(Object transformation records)
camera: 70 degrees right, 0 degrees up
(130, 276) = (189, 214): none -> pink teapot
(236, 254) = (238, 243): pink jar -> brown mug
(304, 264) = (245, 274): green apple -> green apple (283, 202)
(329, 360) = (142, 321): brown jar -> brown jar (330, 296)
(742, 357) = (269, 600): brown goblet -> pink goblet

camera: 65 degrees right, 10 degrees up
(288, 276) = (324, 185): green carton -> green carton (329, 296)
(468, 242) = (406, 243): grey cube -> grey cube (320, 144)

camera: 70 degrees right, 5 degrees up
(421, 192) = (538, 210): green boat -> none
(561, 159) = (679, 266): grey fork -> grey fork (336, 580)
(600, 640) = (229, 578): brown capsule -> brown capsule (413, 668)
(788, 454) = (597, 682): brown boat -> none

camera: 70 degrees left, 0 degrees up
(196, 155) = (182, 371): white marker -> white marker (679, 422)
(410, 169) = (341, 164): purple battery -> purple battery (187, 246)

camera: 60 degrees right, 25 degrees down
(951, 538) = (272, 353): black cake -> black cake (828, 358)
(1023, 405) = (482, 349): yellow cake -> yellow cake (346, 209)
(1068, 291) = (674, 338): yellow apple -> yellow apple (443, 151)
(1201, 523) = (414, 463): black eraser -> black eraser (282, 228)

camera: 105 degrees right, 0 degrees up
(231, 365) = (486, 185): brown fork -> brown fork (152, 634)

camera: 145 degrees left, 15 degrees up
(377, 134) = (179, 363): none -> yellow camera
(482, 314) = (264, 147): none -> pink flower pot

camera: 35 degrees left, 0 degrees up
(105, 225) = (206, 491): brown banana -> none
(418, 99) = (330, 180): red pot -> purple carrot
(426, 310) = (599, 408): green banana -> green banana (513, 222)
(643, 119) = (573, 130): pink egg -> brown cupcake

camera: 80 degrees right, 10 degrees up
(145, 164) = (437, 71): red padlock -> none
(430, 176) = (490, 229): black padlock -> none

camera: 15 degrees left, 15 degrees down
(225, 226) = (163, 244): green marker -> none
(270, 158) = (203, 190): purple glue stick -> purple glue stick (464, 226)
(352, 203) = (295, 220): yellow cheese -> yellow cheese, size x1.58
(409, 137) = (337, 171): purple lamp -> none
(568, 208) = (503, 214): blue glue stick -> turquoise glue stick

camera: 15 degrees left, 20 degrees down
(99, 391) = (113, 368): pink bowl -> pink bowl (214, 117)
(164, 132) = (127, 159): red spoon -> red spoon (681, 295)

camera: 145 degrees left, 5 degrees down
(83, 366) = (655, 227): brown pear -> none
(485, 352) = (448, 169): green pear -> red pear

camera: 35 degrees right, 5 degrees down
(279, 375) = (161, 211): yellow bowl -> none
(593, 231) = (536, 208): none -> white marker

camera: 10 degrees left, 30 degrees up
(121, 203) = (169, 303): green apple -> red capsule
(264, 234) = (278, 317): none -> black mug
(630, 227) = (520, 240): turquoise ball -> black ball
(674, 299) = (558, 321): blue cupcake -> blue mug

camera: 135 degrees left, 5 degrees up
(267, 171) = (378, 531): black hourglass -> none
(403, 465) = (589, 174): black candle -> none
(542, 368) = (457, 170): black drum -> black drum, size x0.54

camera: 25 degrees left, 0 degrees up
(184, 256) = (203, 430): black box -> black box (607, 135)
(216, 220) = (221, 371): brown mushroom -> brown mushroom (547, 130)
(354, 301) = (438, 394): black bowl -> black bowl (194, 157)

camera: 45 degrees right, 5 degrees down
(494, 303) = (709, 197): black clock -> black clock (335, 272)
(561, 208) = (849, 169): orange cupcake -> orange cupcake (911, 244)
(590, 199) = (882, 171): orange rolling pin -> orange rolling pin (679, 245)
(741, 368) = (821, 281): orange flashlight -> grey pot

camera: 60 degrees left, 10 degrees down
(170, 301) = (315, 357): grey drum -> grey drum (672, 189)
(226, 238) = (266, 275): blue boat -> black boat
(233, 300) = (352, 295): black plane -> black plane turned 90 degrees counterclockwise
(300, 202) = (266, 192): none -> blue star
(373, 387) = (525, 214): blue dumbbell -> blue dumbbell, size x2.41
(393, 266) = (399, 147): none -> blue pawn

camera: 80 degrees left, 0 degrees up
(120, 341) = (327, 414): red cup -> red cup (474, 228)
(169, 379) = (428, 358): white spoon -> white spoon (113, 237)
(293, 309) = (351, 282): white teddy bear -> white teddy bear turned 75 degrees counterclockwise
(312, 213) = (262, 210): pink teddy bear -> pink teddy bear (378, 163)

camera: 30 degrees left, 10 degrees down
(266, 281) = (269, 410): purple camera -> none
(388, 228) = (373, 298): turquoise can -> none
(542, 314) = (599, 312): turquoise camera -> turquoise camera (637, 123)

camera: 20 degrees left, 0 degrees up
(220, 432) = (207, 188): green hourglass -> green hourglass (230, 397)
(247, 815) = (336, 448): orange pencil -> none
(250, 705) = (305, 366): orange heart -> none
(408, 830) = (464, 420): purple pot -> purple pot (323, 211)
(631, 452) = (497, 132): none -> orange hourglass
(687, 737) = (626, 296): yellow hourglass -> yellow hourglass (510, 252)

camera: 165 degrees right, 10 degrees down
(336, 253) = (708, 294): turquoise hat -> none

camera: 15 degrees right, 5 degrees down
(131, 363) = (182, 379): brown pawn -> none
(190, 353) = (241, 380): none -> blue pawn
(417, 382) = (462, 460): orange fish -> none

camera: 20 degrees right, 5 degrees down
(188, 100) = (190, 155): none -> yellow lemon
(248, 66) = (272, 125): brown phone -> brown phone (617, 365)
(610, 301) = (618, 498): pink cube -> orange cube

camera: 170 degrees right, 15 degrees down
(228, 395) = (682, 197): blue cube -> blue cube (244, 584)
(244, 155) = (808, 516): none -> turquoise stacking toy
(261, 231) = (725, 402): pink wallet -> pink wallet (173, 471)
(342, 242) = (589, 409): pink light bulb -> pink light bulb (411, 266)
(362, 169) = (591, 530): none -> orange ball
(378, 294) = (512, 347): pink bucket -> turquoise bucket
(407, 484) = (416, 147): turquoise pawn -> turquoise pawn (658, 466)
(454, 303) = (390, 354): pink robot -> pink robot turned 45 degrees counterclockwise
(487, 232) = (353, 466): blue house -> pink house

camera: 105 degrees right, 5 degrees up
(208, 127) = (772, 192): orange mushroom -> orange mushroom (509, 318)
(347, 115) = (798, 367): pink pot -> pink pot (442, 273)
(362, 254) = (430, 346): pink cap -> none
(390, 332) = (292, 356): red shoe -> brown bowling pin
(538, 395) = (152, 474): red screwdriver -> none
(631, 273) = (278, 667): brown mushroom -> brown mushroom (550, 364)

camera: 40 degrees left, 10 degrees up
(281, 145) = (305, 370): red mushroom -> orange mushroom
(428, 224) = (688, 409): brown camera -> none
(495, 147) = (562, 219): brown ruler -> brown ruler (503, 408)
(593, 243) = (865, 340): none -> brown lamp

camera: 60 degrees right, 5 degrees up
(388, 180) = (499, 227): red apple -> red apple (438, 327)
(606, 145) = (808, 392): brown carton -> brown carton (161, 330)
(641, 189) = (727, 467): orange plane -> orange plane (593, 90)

Work task:
Please repeat the data above verbatim, all of it.

Task response:
camera: 70 degrees right, 0 degrees up
(130, 276) = (189, 214): none -> pink teapot
(236, 254) = (238, 243): pink jar -> brown mug
(304, 264) = (245, 274): green apple -> green apple (283, 202)
(329, 360) = (142, 321): brown jar -> brown jar (330, 296)
(742, 357) = (269, 600): brown goblet -> pink goblet

camera: 65 degrees right, 10 degrees up
(288, 276) = (324, 185): green carton -> green carton (329, 296)
(468, 242) = (406, 243): grey cube -> grey cube (320, 144)

camera: 70 degrees right, 5 degrees up
(421, 192) = (538, 210): green boat -> none
(561, 159) = (679, 266): grey fork -> grey fork (336, 580)
(600, 640) = (229, 578): brown capsule -> brown capsule (413, 668)
(788, 454) = (597, 682): brown boat -> none

camera: 70 degrees left, 0 degrees up
(196, 155) = (182, 371): white marker -> white marker (679, 422)
(410, 169) = (341, 164): purple battery -> purple battery (187, 246)

camera: 60 degrees right, 25 degrees down
(951, 538) = (272, 353): black cake -> black cake (828, 358)
(1023, 405) = (482, 349): yellow cake -> yellow cake (346, 209)
(1068, 291) = (674, 338): yellow apple -> yellow apple (443, 151)
(1201, 523) = (414, 463): black eraser -> black eraser (282, 228)

camera: 105 degrees right, 0 degrees up
(231, 365) = (486, 185): brown fork -> brown fork (152, 634)

camera: 145 degrees left, 15 degrees up
(377, 134) = (179, 363): none -> yellow camera
(482, 314) = (264, 147): none -> pink flower pot

camera: 35 degrees left, 0 degrees up
(105, 225) = (206, 491): brown banana -> none
(418, 99) = (330, 180): red pot -> purple carrot
(426, 310) = (599, 408): green banana -> green banana (513, 222)
(643, 119) = (573, 130): pink egg -> brown cupcake

camera: 80 degrees right, 10 degrees up
(145, 164) = (437, 71): red padlock -> none
(430, 176) = (490, 229): black padlock -> none

camera: 15 degrees left, 15 degrees down
(225, 226) = (163, 244): green marker -> none
(270, 158) = (203, 190): purple glue stick -> purple glue stick (464, 226)
(352, 203) = (295, 220): yellow cheese -> yellow cheese, size x1.58
(409, 137) = (337, 171): purple lamp -> none
(568, 208) = (503, 214): blue glue stick -> turquoise glue stick

camera: 15 degrees left, 20 degrees down
(99, 391) = (113, 368): pink bowl -> pink bowl (214, 117)
(164, 132) = (127, 159): red spoon -> red spoon (681, 295)

camera: 145 degrees left, 5 degrees down
(83, 366) = (655, 227): brown pear -> none
(485, 352) = (448, 169): green pear -> red pear

camera: 35 degrees right, 5 degrees down
(279, 375) = (161, 211): yellow bowl -> none
(593, 231) = (536, 208): none -> white marker

camera: 10 degrees left, 30 degrees up
(121, 203) = (169, 303): green apple -> red capsule
(264, 234) = (278, 317): none -> black mug
(630, 227) = (520, 240): turquoise ball -> black ball
(674, 299) = (558, 321): blue cupcake -> blue mug

camera: 135 degrees left, 5 degrees up
(267, 171) = (378, 531): black hourglass -> none
(403, 465) = (589, 174): black candle -> none
(542, 368) = (457, 170): black drum -> black drum, size x0.54

camera: 25 degrees left, 0 degrees up
(184, 256) = (203, 430): black box -> black box (607, 135)
(216, 220) = (221, 371): brown mushroom -> brown mushroom (547, 130)
(354, 301) = (438, 394): black bowl -> black bowl (194, 157)

camera: 45 degrees right, 5 degrees down
(494, 303) = (709, 197): black clock -> black clock (335, 272)
(561, 208) = (849, 169): orange cupcake -> orange cupcake (911, 244)
(590, 199) = (882, 171): orange rolling pin -> orange rolling pin (679, 245)
(741, 368) = (821, 281): orange flashlight -> grey pot

camera: 60 degrees left, 10 degrees down
(170, 301) = (315, 357): grey drum -> grey drum (672, 189)
(226, 238) = (266, 275): blue boat -> black boat
(233, 300) = (352, 295): black plane -> black plane turned 90 degrees counterclockwise
(300, 202) = (266, 192): none -> blue star
(373, 387) = (525, 214): blue dumbbell -> blue dumbbell, size x2.41
(393, 266) = (399, 147): none -> blue pawn

camera: 80 degrees left, 0 degrees up
(120, 341) = (327, 414): red cup -> red cup (474, 228)
(169, 379) = (428, 358): white spoon -> white spoon (113, 237)
(293, 309) = (351, 282): white teddy bear -> white teddy bear turned 75 degrees counterclockwise
(312, 213) = (262, 210): pink teddy bear -> pink teddy bear (378, 163)

camera: 30 degrees left, 10 degrees down
(266, 281) = (269, 410): purple camera -> none
(388, 228) = (373, 298): turquoise can -> none
(542, 314) = (599, 312): turquoise camera -> turquoise camera (637, 123)

camera: 20 degrees left, 0 degrees up
(220, 432) = (207, 188): green hourglass -> green hourglass (230, 397)
(247, 815) = (336, 448): orange pencil -> none
(250, 705) = (305, 366): orange heart -> none
(408, 830) = (464, 420): purple pot -> purple pot (323, 211)
(631, 452) = (497, 132): none -> orange hourglass
(687, 737) = (626, 296): yellow hourglass -> yellow hourglass (510, 252)

camera: 165 degrees right, 10 degrees down
(336, 253) = (708, 294): turquoise hat -> none

camera: 15 degrees right, 5 degrees down
(131, 363) = (182, 379): brown pawn -> none
(190, 353) = (241, 380): none -> blue pawn
(417, 382) = (462, 460): orange fish -> none

camera: 20 degrees right, 5 degrees down
(188, 100) = (190, 155): none -> yellow lemon
(248, 66) = (272, 125): brown phone -> brown phone (617, 365)
(610, 301) = (618, 498): pink cube -> orange cube

camera: 170 degrees right, 15 degrees down
(228, 395) = (682, 197): blue cube -> blue cube (244, 584)
(244, 155) = (808, 516): none -> turquoise stacking toy
(261, 231) = (725, 402): pink wallet -> pink wallet (173, 471)
(342, 242) = (589, 409): pink light bulb -> pink light bulb (411, 266)
(362, 169) = (591, 530): none -> orange ball
(378, 294) = (512, 347): pink bucket -> turquoise bucket
(407, 484) = (416, 147): turquoise pawn -> turquoise pawn (658, 466)
(454, 303) = (390, 354): pink robot -> pink robot turned 45 degrees counterclockwise
(487, 232) = (353, 466): blue house -> pink house

camera: 105 degrees right, 5 degrees up
(208, 127) = (772, 192): orange mushroom -> orange mushroom (509, 318)
(347, 115) = (798, 367): pink pot -> pink pot (442, 273)
(362, 254) = (430, 346): pink cap -> none
(390, 332) = (292, 356): red shoe -> brown bowling pin
(538, 395) = (152, 474): red screwdriver -> none
(631, 273) = (278, 667): brown mushroom -> brown mushroom (550, 364)

camera: 40 degrees left, 10 degrees up
(281, 145) = (305, 370): red mushroom -> orange mushroom
(428, 224) = (688, 409): brown camera -> none
(495, 147) = (562, 219): brown ruler -> brown ruler (503, 408)
(593, 243) = (865, 340): none -> brown lamp

camera: 60 degrees right, 5 degrees up
(388, 180) = (499, 227): red apple -> red apple (438, 327)
(606, 145) = (808, 392): brown carton -> brown carton (161, 330)
(641, 189) = (727, 467): orange plane -> orange plane (593, 90)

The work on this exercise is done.